Segment Start: Provided material

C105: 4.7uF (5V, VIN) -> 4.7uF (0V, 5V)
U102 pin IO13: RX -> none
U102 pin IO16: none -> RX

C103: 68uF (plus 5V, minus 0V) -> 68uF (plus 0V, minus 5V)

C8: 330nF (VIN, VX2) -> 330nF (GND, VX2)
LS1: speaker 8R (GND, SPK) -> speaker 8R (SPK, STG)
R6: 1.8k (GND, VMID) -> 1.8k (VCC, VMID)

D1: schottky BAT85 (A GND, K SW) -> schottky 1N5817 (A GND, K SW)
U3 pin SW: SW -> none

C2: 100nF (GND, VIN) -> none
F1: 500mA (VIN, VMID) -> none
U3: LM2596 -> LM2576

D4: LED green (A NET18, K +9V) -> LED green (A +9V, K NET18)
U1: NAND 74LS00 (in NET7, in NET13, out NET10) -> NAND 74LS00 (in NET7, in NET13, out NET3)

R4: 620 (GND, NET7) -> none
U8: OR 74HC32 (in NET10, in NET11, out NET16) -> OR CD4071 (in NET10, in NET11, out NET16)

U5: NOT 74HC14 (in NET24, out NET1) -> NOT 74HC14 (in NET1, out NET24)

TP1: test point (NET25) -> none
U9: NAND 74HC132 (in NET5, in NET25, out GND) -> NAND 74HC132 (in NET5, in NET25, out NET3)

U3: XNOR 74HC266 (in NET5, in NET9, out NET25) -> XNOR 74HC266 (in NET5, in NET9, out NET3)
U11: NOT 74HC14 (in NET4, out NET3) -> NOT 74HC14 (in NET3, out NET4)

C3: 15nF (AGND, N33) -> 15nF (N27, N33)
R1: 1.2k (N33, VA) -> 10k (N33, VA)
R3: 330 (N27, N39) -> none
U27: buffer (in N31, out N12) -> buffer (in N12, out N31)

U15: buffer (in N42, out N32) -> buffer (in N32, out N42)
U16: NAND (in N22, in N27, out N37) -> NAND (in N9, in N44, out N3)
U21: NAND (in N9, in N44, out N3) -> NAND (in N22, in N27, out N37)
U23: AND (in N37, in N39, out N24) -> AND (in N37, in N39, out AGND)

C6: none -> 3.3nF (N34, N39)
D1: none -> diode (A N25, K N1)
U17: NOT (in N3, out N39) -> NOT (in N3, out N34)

Segment End: Provided material

§ Assigned task:
Each line from the one containing "LS1: speaker 8R" through the last line of the entries above is to be returned exactly, and no others.

§ Solution to this task:
LS1: speaker 8R (GND, SPK) -> speaker 8R (SPK, STG)
R6: 1.8k (GND, VMID) -> 1.8k (VCC, VMID)

D1: schottky BAT85 (A GND, K SW) -> schottky 1N5817 (A GND, K SW)
U3 pin SW: SW -> none

C2: 100nF (GND, VIN) -> none
F1: 500mA (VIN, VMID) -> none
U3: LM2596 -> LM2576

D4: LED green (A NET18, K +9V) -> LED green (A +9V, K NET18)
U1: NAND 74LS00 (in NET7, in NET13, out NET10) -> NAND 74LS00 (in NET7, in NET13, out NET3)

R4: 620 (GND, NET7) -> none
U8: OR 74HC32 (in NET10, in NET11, out NET16) -> OR CD4071 (in NET10, in NET11, out NET16)

U5: NOT 74HC14 (in NET24, out NET1) -> NOT 74HC14 (in NET1, out NET24)

TP1: test point (NET25) -> none
U9: NAND 74HC132 (in NET5, in NET25, out GND) -> NAND 74HC132 (in NET5, in NET25, out NET3)

U3: XNOR 74HC266 (in NET5, in NET9, out NET25) -> XNOR 74HC266 (in NET5, in NET9, out NET3)
U11: NOT 74HC14 (in NET4, out NET3) -> NOT 74HC14 (in NET3, out NET4)

C3: 15nF (AGND, N33) -> 15nF (N27, N33)
R1: 1.2k (N33, VA) -> 10k (N33, VA)
R3: 330 (N27, N39) -> none
U27: buffer (in N31, out N12) -> buffer (in N12, out N31)

U15: buffer (in N42, out N32) -> buffer (in N32, out N42)
U16: NAND (in N22, in N27, out N37) -> NAND (in N9, in N44, out N3)
U21: NAND (in N9, in N44, out N3) -> NAND (in N22, in N27, out N37)
U23: AND (in N37, in N39, out N24) -> AND (in N37, in N39, out AGND)

C6: none -> 3.3nF (N34, N39)
D1: none -> diode (A N25, K N1)
U17: NOT (in N3, out N39) -> NOT (in N3, out N34)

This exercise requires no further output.